Requirement => State, as a bare number, how many lines below contain "none".

Records drawn from a dataset:
§ §

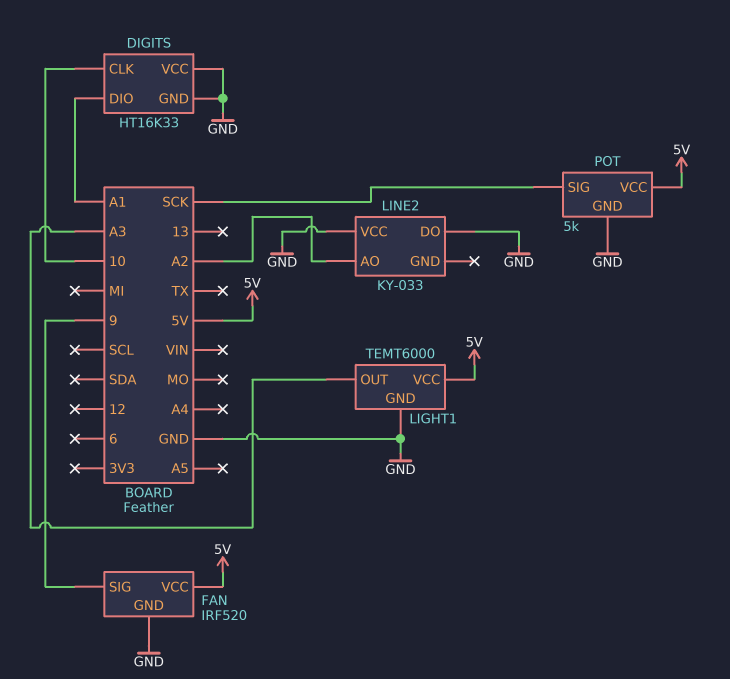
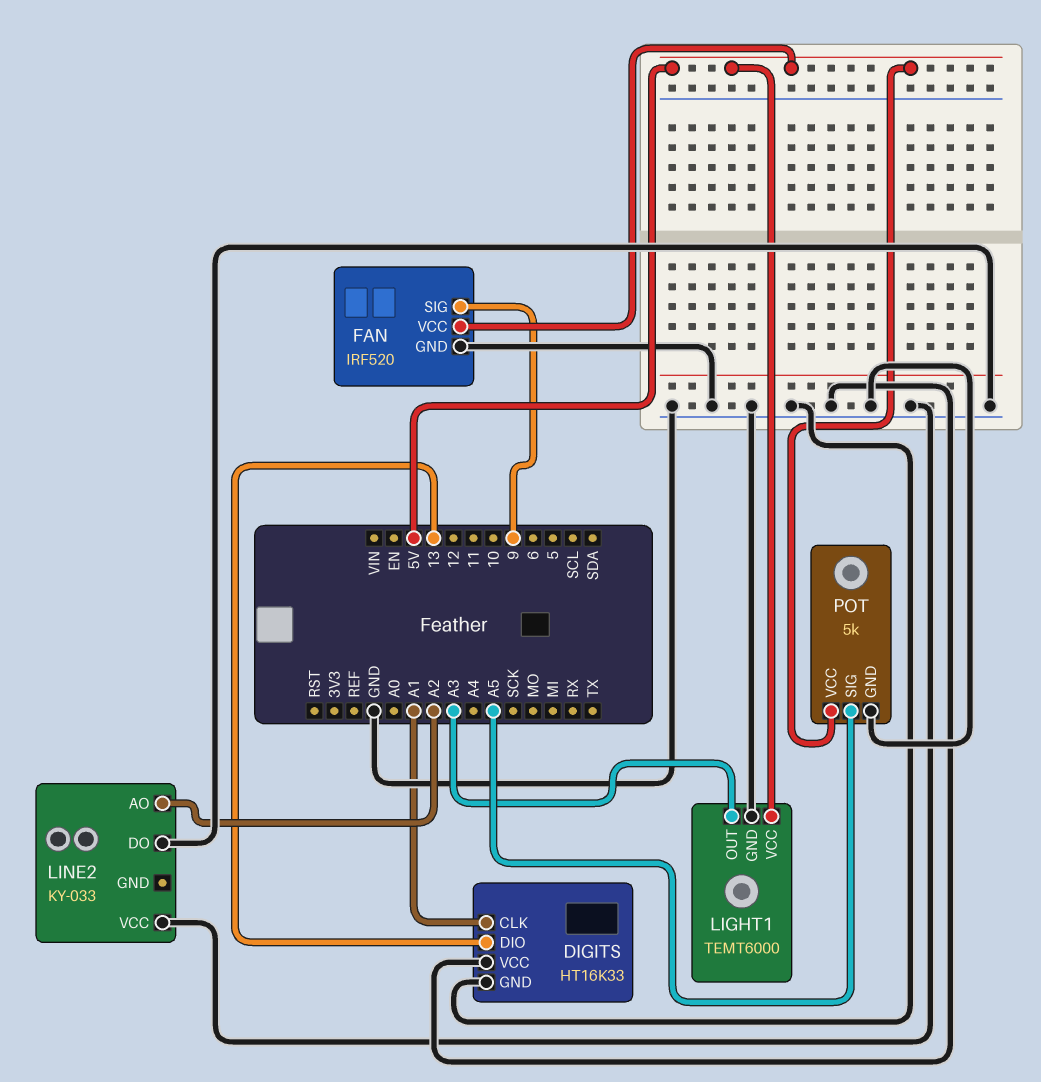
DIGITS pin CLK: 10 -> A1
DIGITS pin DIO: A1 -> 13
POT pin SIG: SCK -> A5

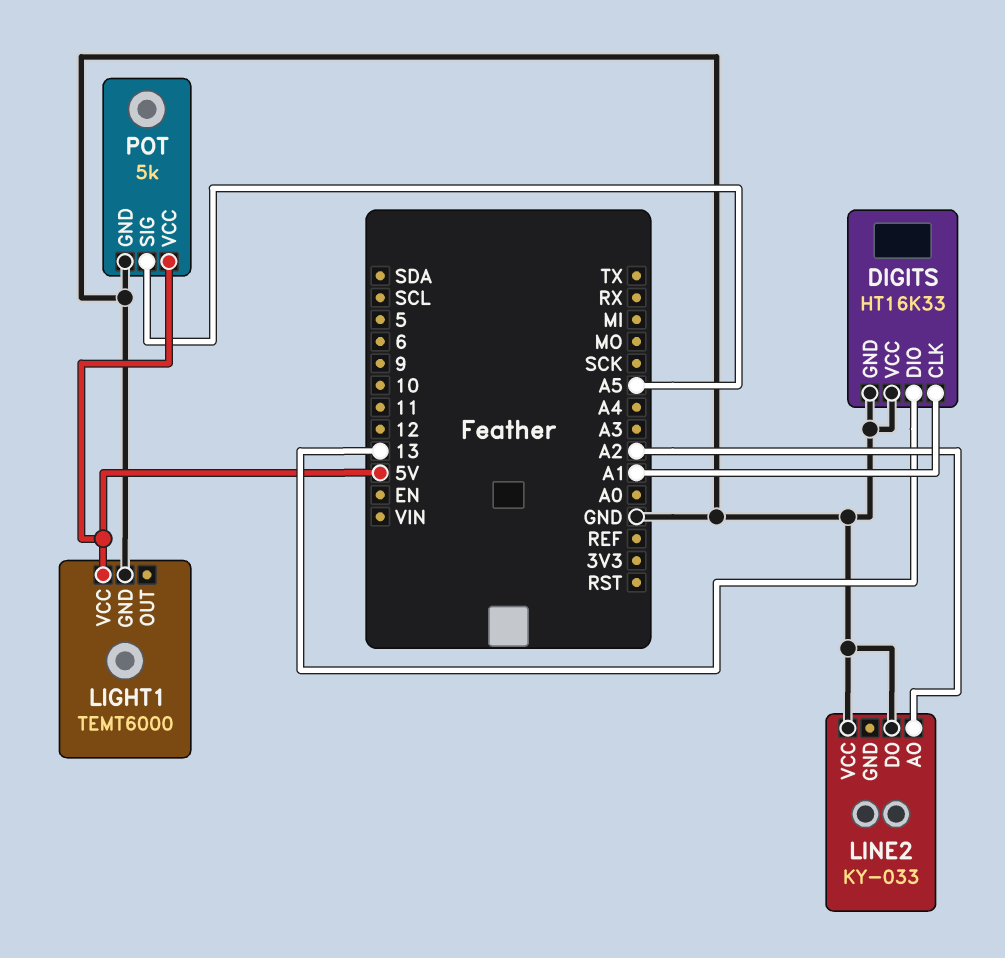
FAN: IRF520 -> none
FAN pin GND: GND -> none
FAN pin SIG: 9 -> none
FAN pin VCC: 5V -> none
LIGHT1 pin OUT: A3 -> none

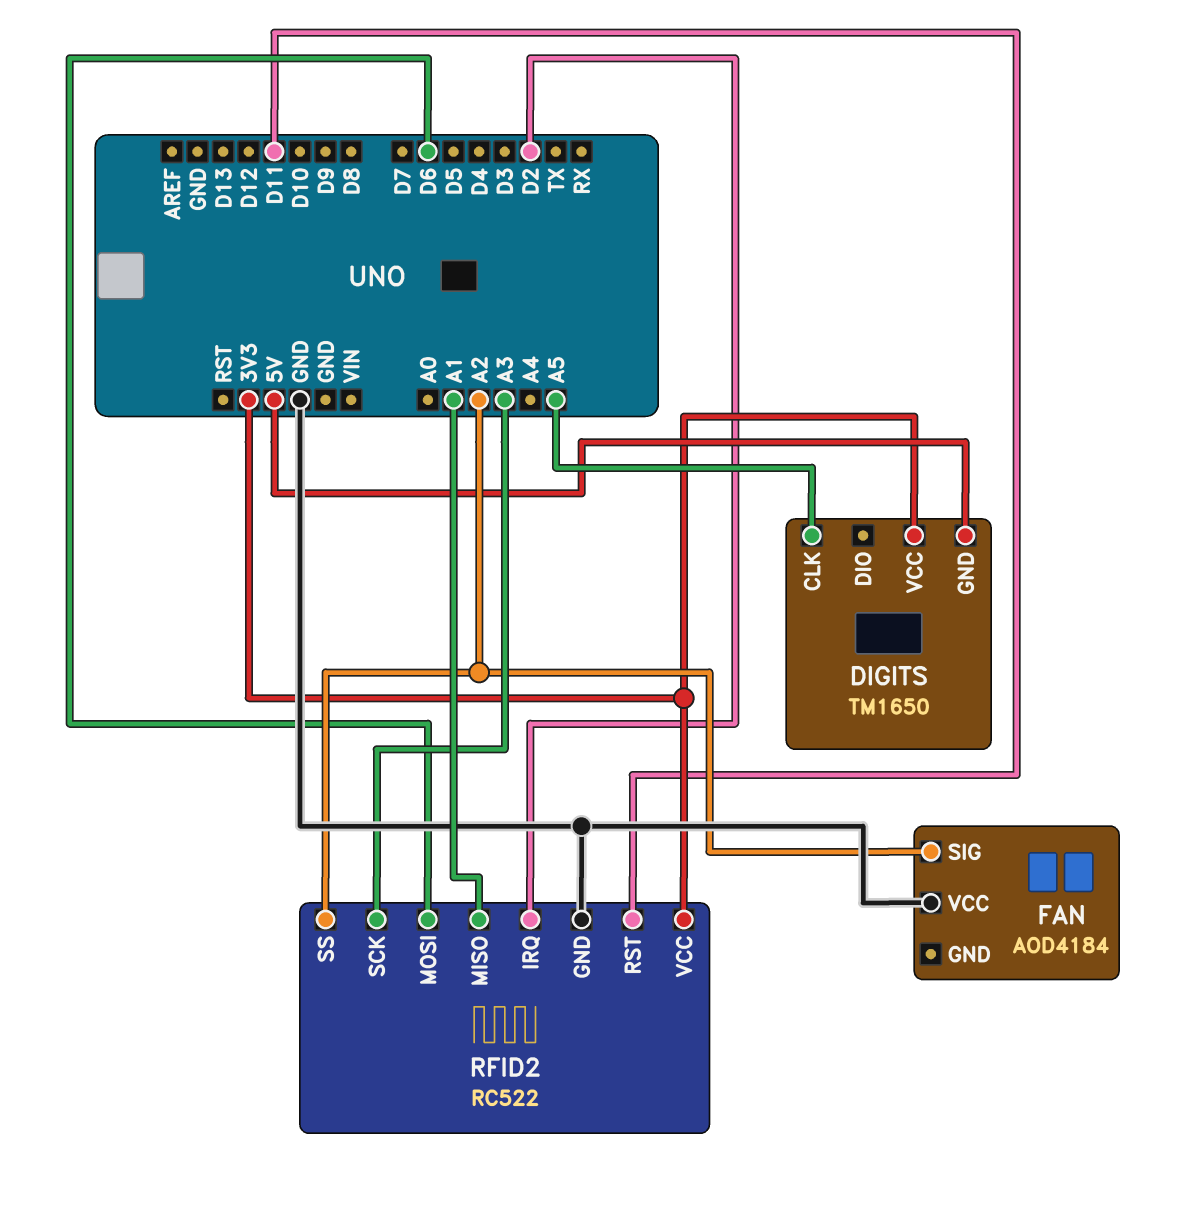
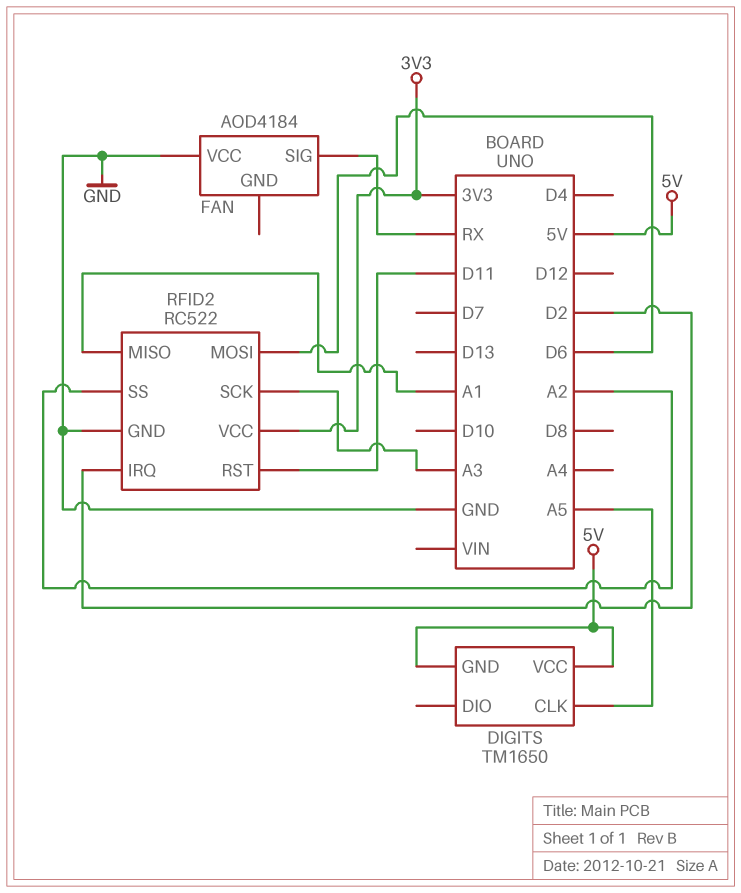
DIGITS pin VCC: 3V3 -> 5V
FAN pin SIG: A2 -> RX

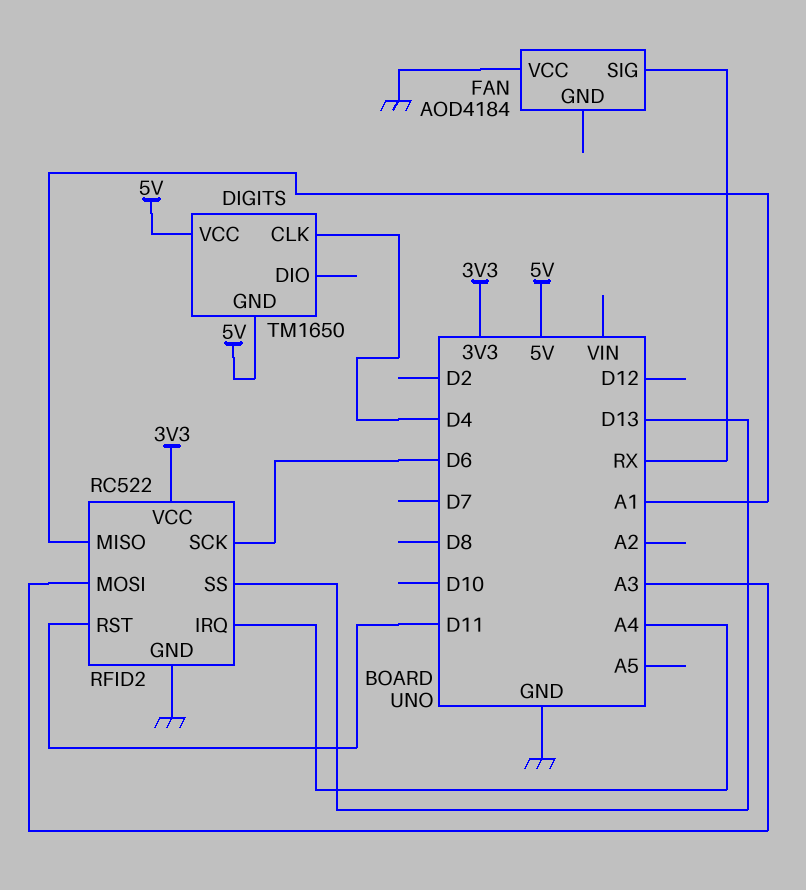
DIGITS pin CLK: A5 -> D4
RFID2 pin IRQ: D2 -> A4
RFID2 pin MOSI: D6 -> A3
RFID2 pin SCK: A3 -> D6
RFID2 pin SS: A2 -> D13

§ §

Completed task => 5